_TASK OBJECTIVE:_ Your answer must consist of every line from the data below that includes the word "brick".

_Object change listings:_
-------------------------
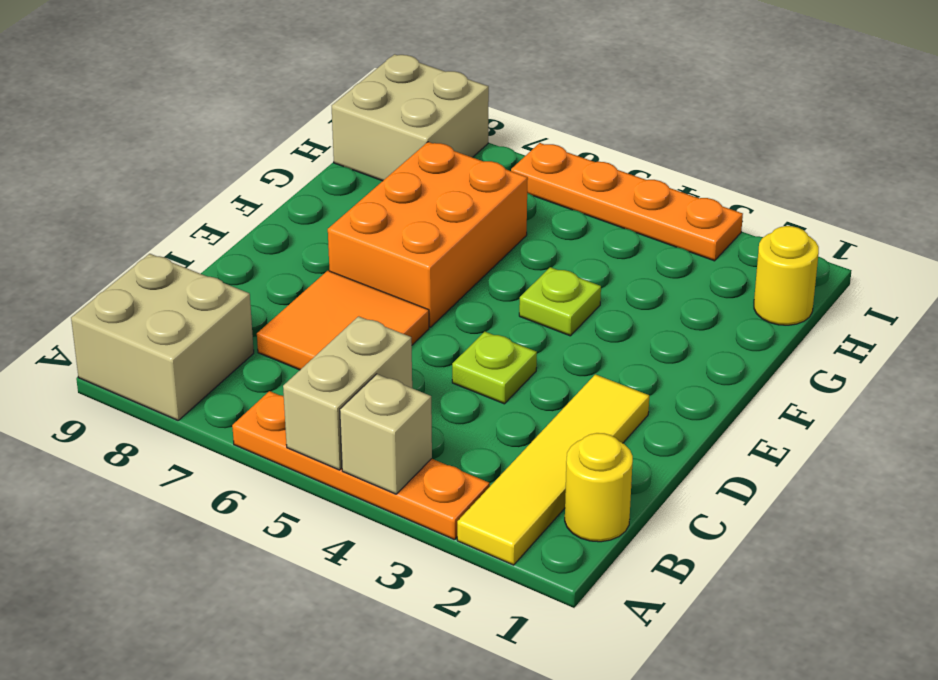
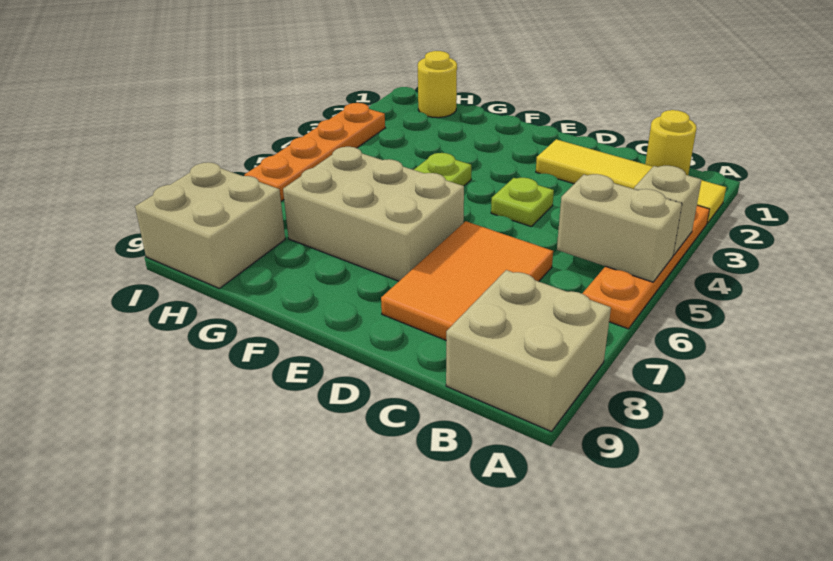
orange tile C6:D7 level 1 -> orange tile C6:D8 level 1
orange brick E6:G7 level 1 -> tan brick E6:G7 level 1

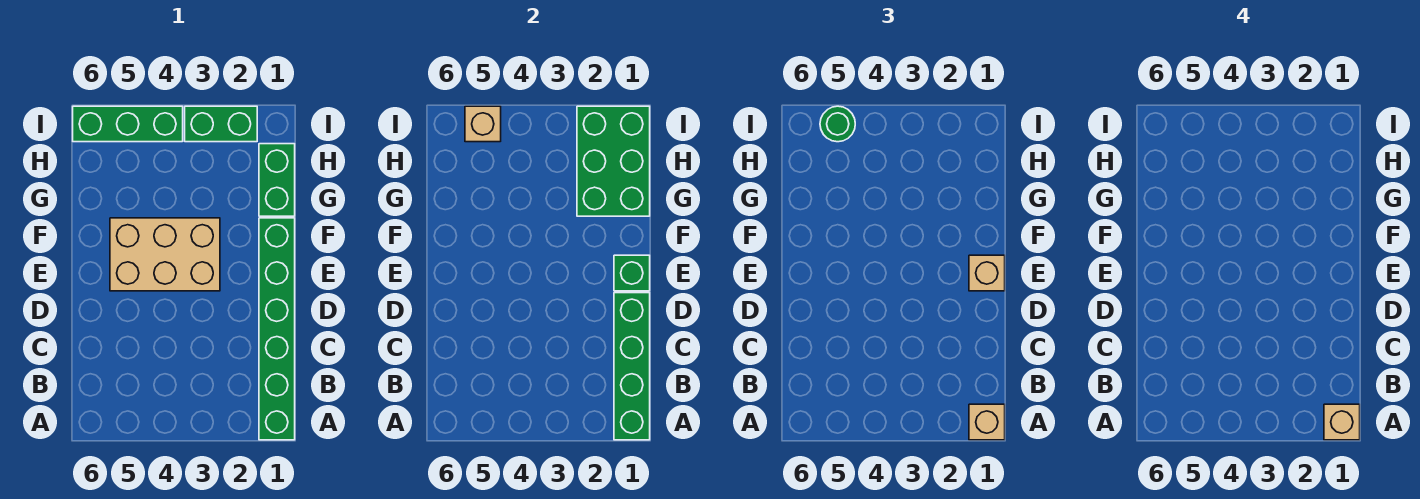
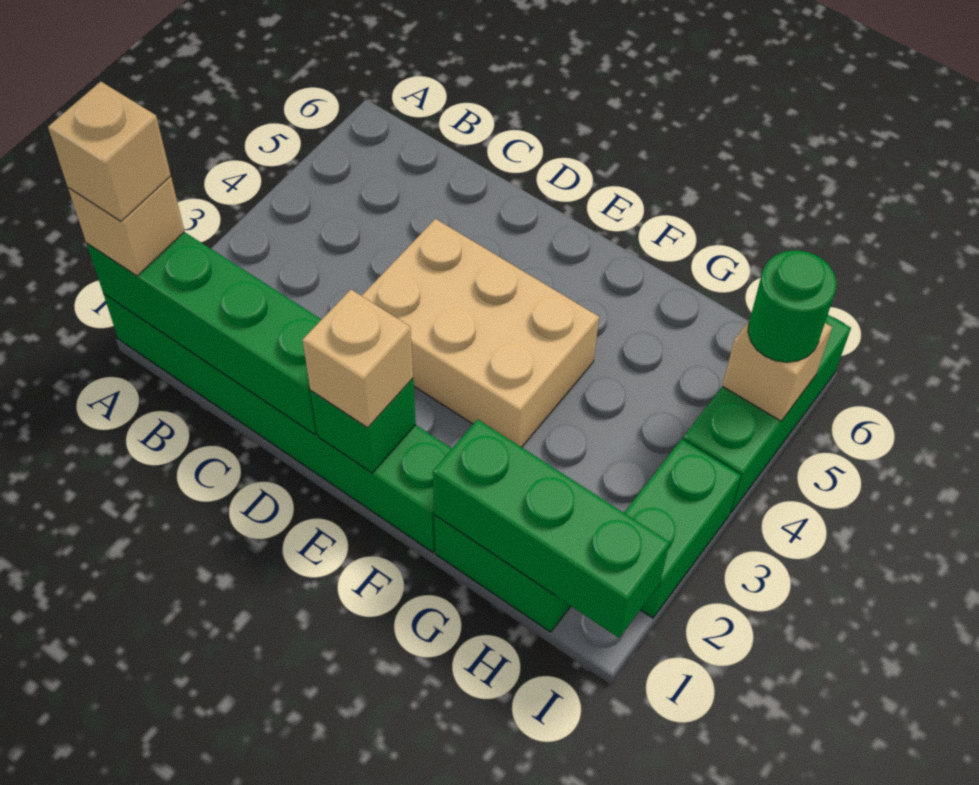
tan brick E3:F5 level 1 -> tan brick D3:F4 level 1
green brick G1:I2 level 2 -> green brick G1:I1 level 2

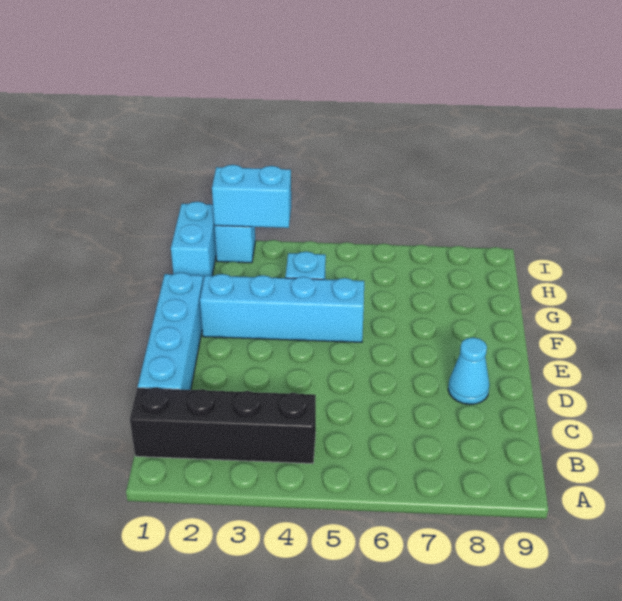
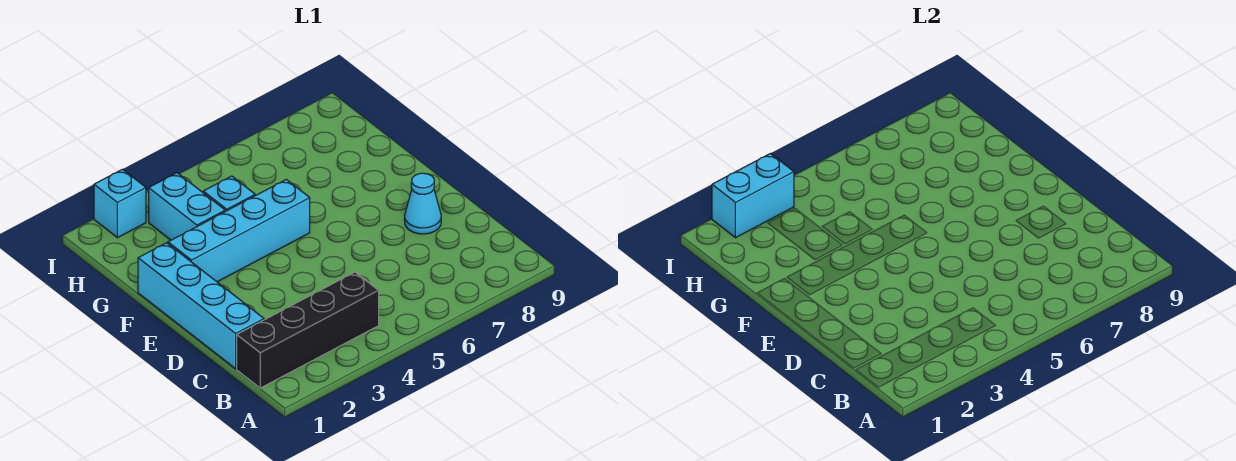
cyan brick H1:I1 level 1 -> cyan brick G3:H3 level 1

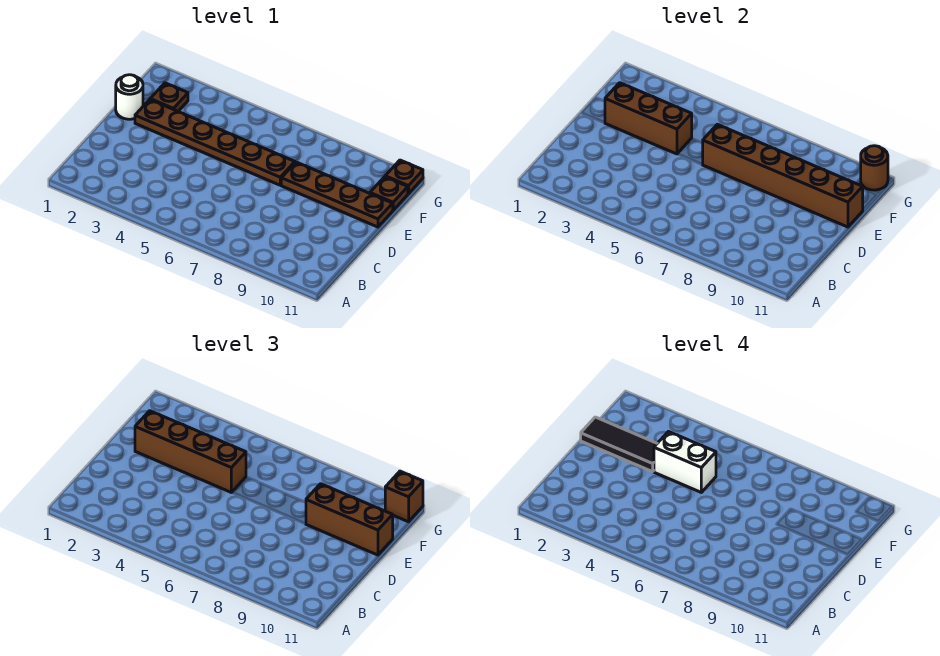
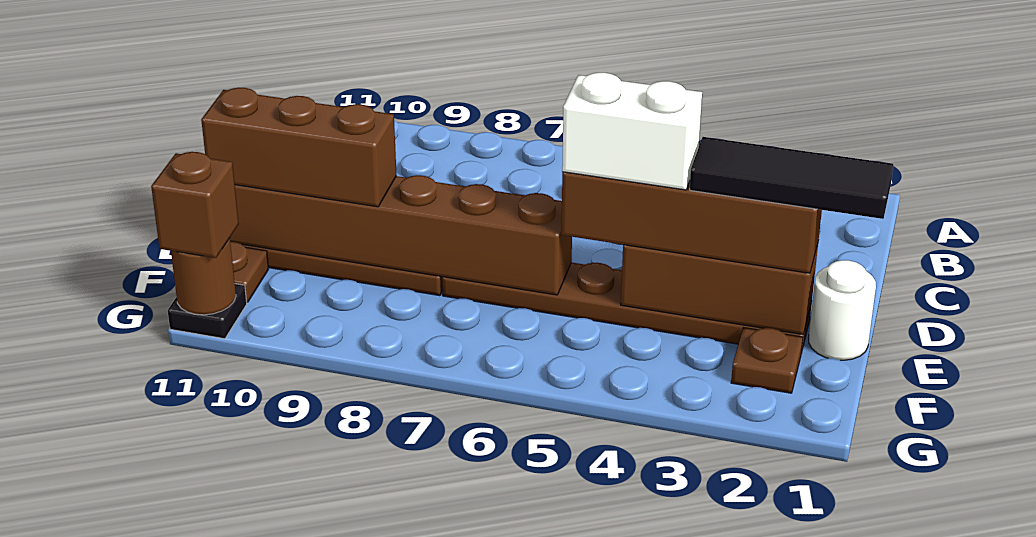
brown plate G11 level 1 -> black plate G11 level 1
-------------------------
_TASK SOLUTION:_
orange brick E6:G7 level 1 -> tan brick E6:G7 level 1
tan brick E3:F5 level 1 -> tan brick D3:F4 level 1
green brick G1:I2 level 2 -> green brick G1:I1 level 2
cyan brick H1:I1 level 1 -> cyan brick G3:H3 level 1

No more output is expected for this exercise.